**Task to complete:**
Restate the records in full and exactly, with no images included.

Start of Data

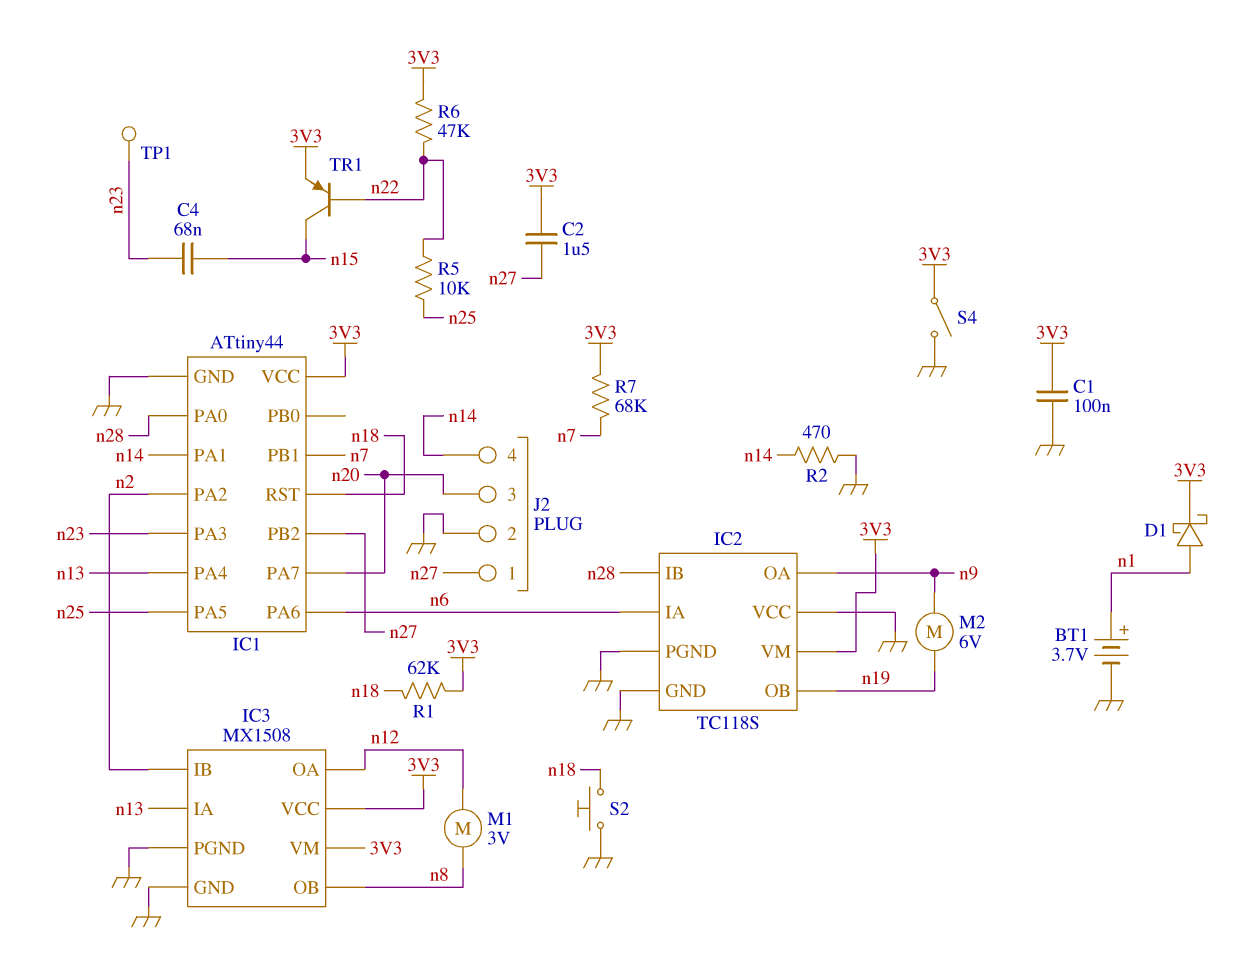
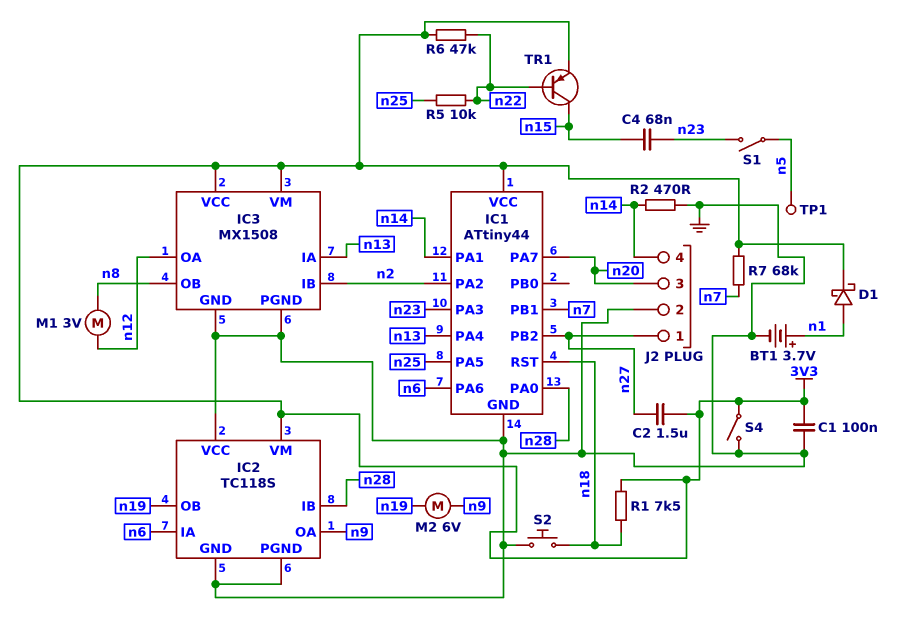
R1: 62k (3V3, n18) -> 7.5k (3V3, n18)
S1: none -> switch (n5, n23)
TP1: test point (n23) -> test point (n5)

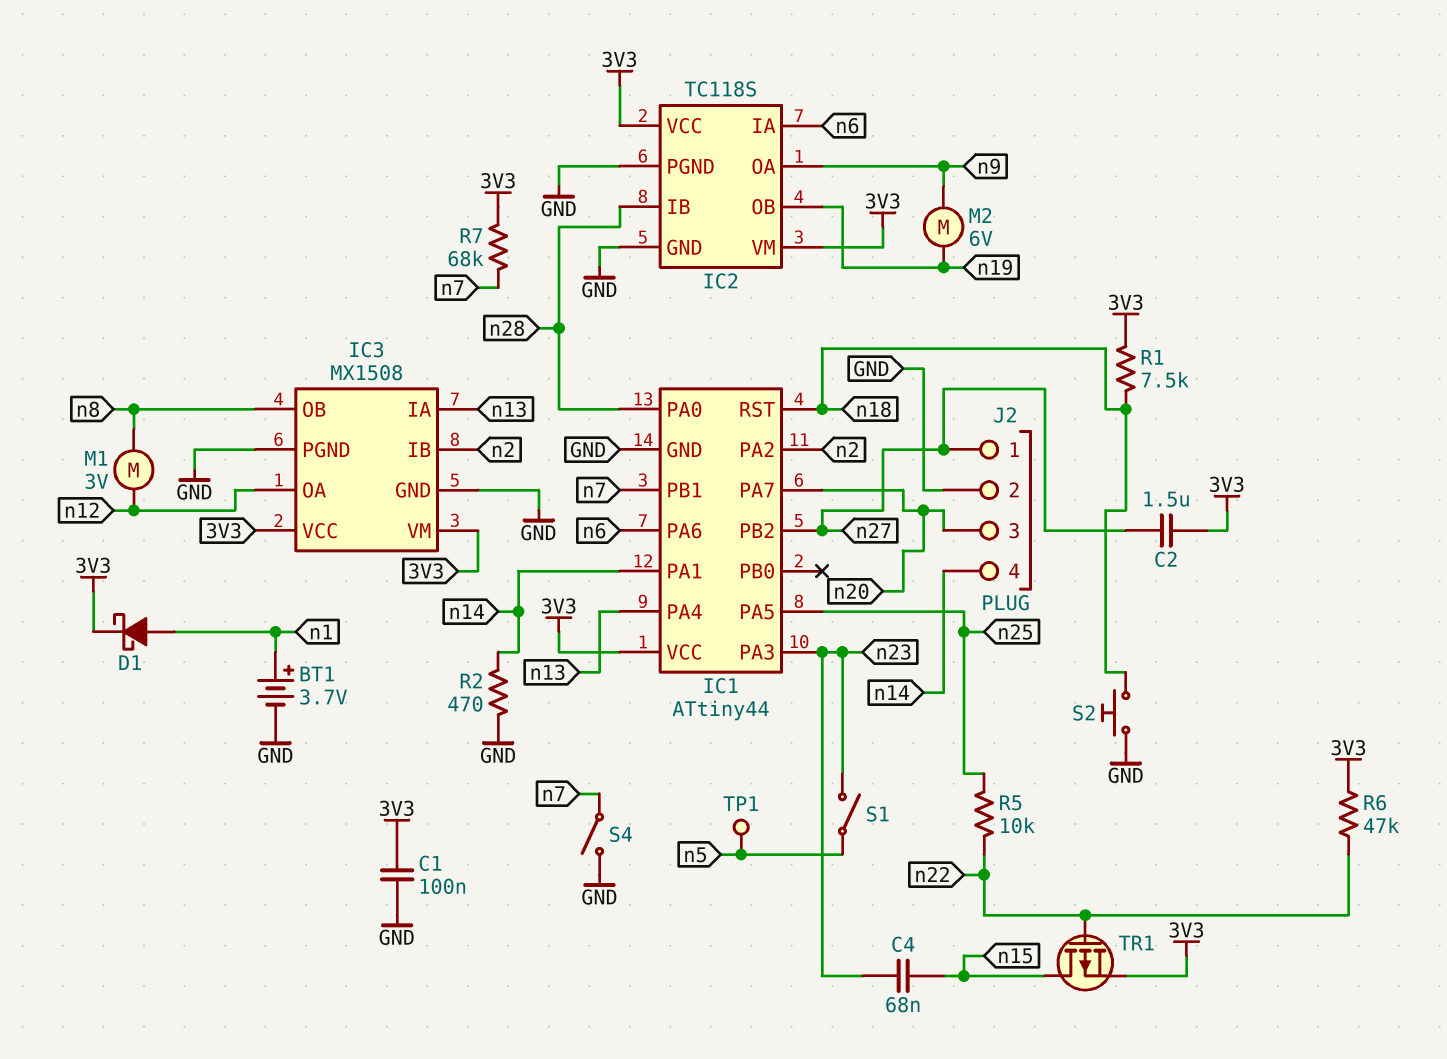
IC2 pin VCC: GND -> 3V3
S4: switch (3V3, GND) -> switch (GND, n7)
TR1: PNP (B n22, C n15, E 3V3) -> PMOS (G n22, D n15, S 3V3)

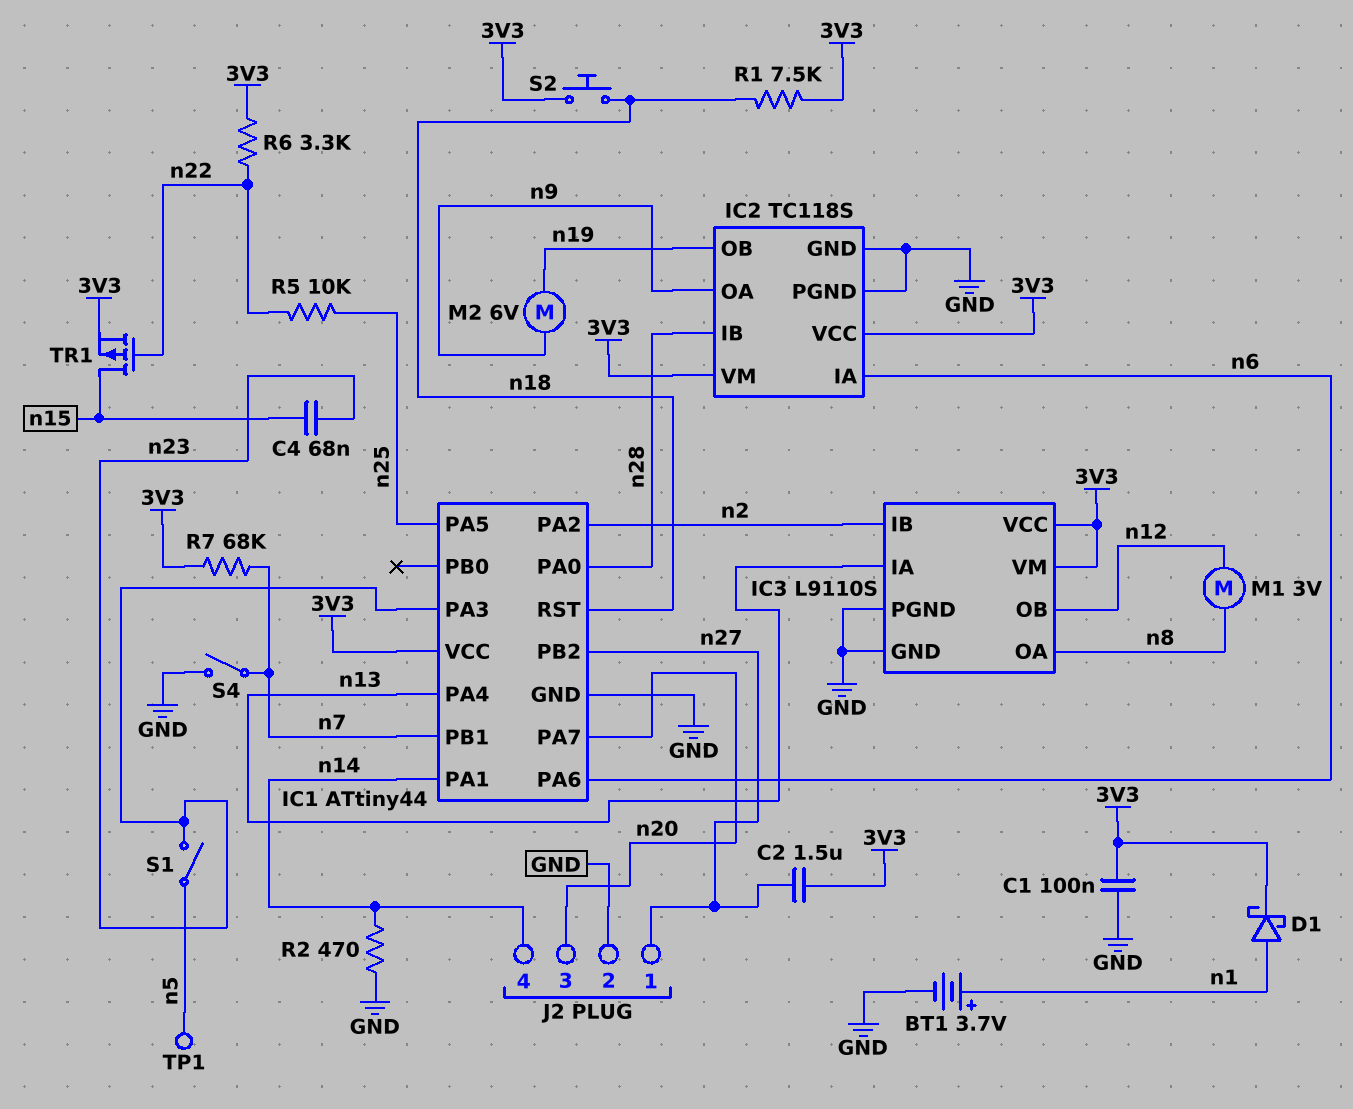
IC3: MX1508 -> L9110S
IC3 pin OA: n12 -> n8
IC3 pin OB: n8 -> n12
R6: 47k (3V3, n22) -> 3.3k (3V3, n22)
S2: button (GND, n18) -> button (3V3, n18)

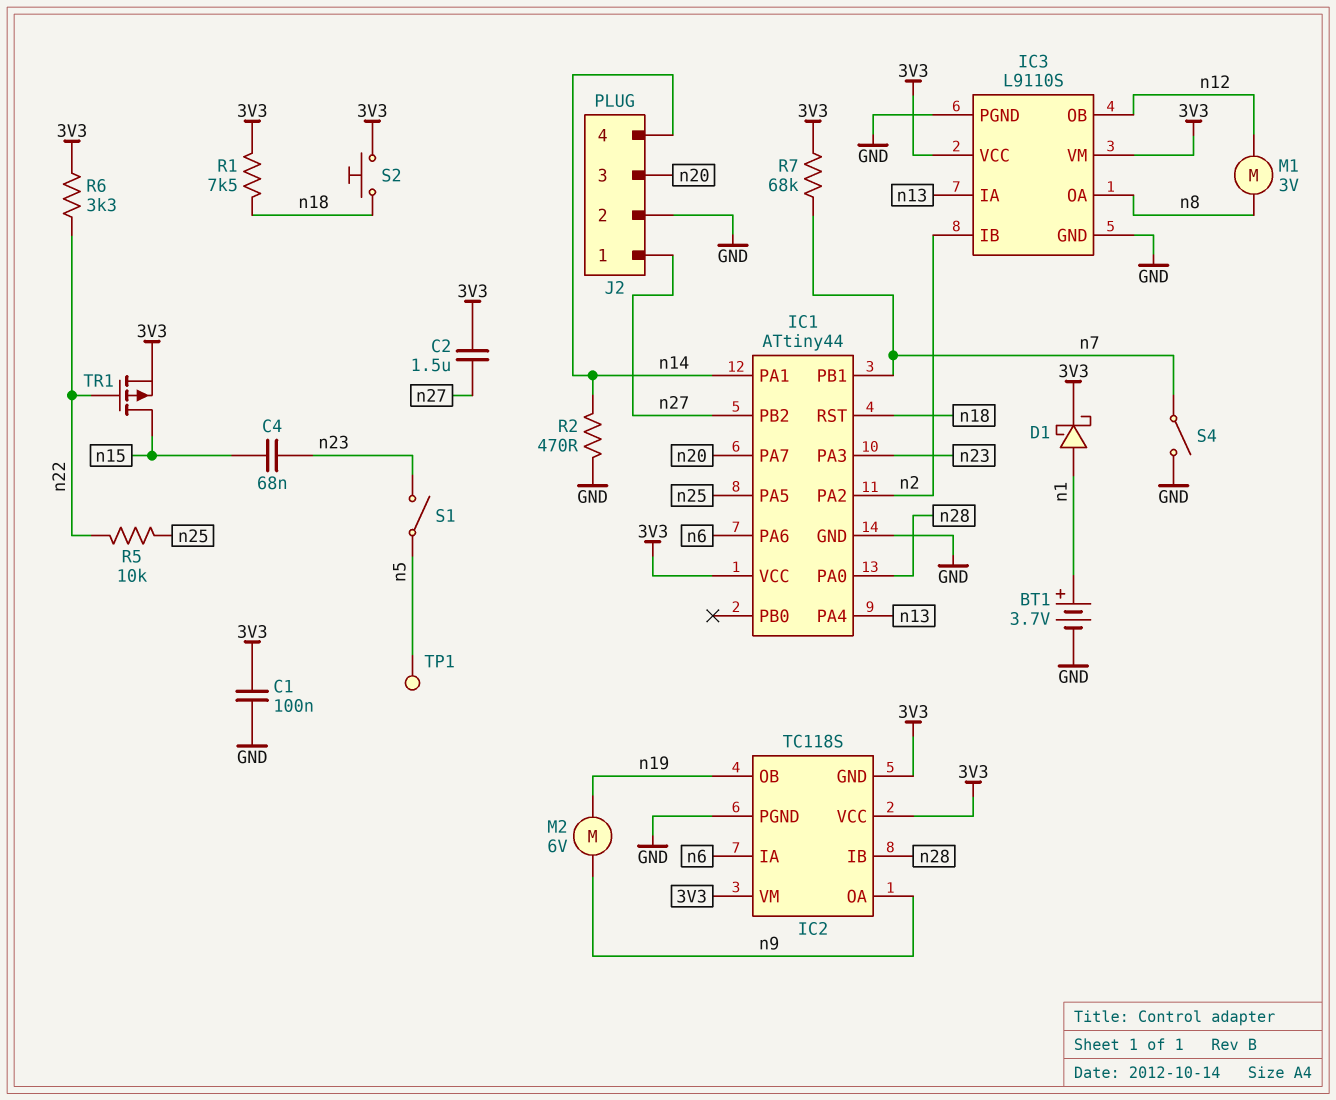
IC2 pin GND: GND -> 3V3

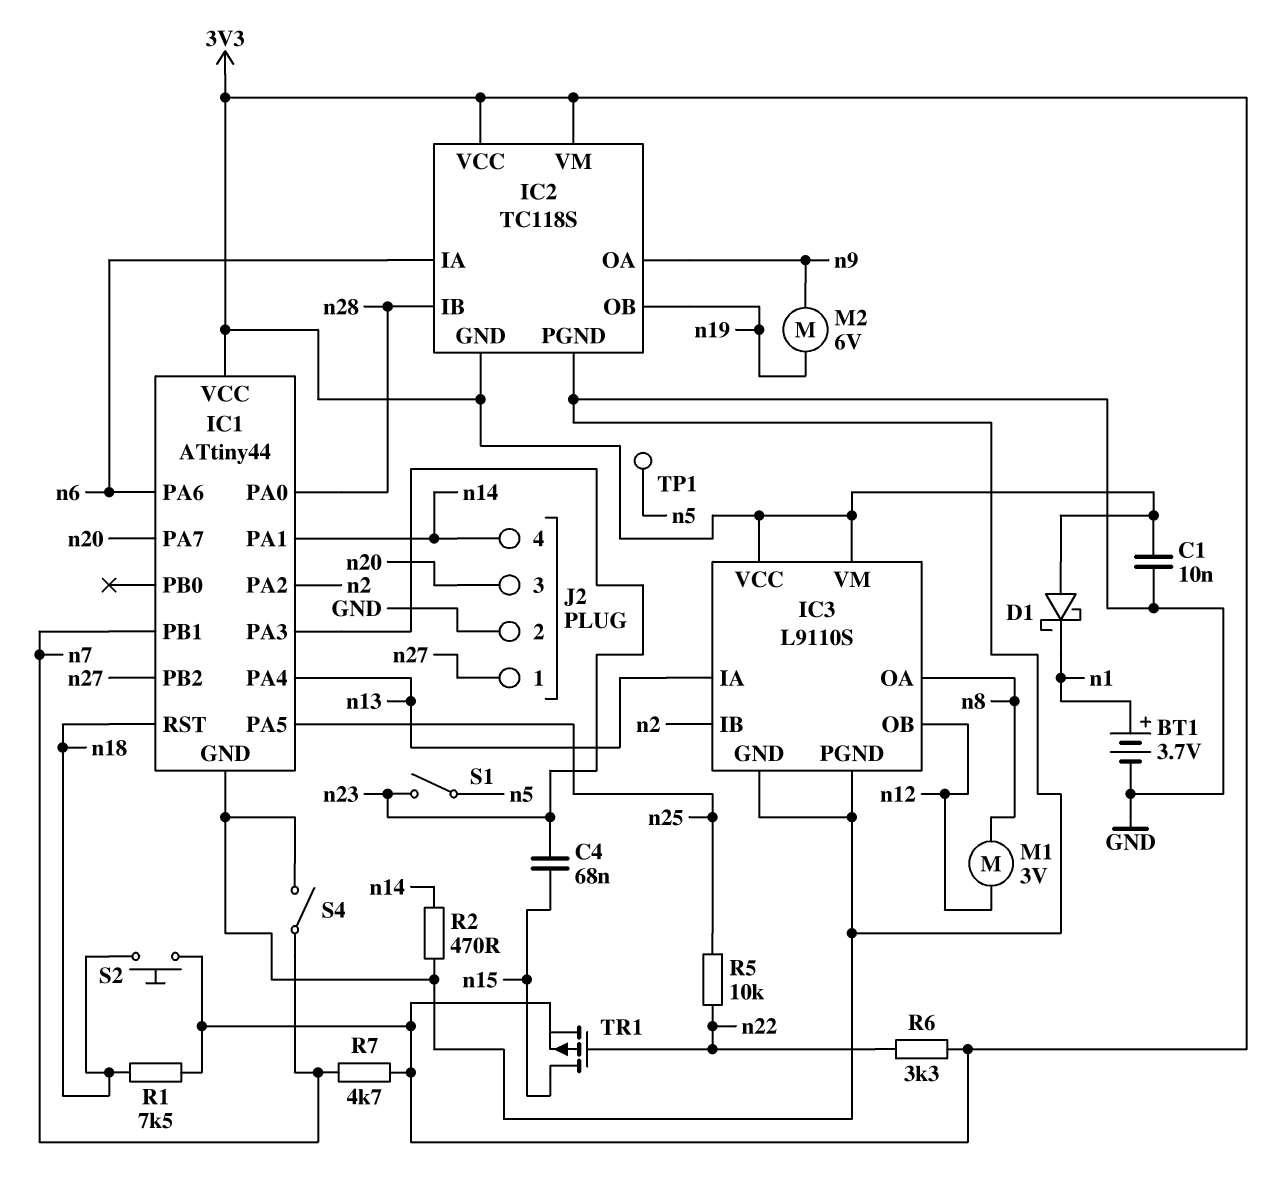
C1: 100nF (3V3, GND) -> 10nF (3V3, GND)
C2: 1.5uF (3V3, n27) -> none
D1: schottky (A n1, K 3V3) -> schottky (A 3V3, K n1)
R7: 68k (3V3, n7) -> 4.7k (3V3, n7)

End of Data

**Answer section:**
R1: 62k (3V3, n18) -> 7.5k (3V3, n18)
S1: none -> switch (n5, n23)
TP1: test point (n23) -> test point (n5)

IC2 pin VCC: GND -> 3V3
S4: switch (3V3, GND) -> switch (GND, n7)
TR1: PNP (B n22, C n15, E 3V3) -> PMOS (G n22, D n15, S 3V3)

IC3: MX1508 -> L9110S
IC3 pin OA: n12 -> n8
IC3 pin OB: n8 -> n12
R6: 47k (3V3, n22) -> 3.3k (3V3, n22)
S2: button (GND, n18) -> button (3V3, n18)

IC2 pin GND: GND -> 3V3

C1: 100nF (3V3, GND) -> 10nF (3V3, GND)
C2: 1.5uF (3V3, n27) -> none
D1: schottky (A n1, K 3V3) -> schottky (A 3V3, K n1)
R7: 68k (3V3, n7) -> 4.7k (3V3, n7)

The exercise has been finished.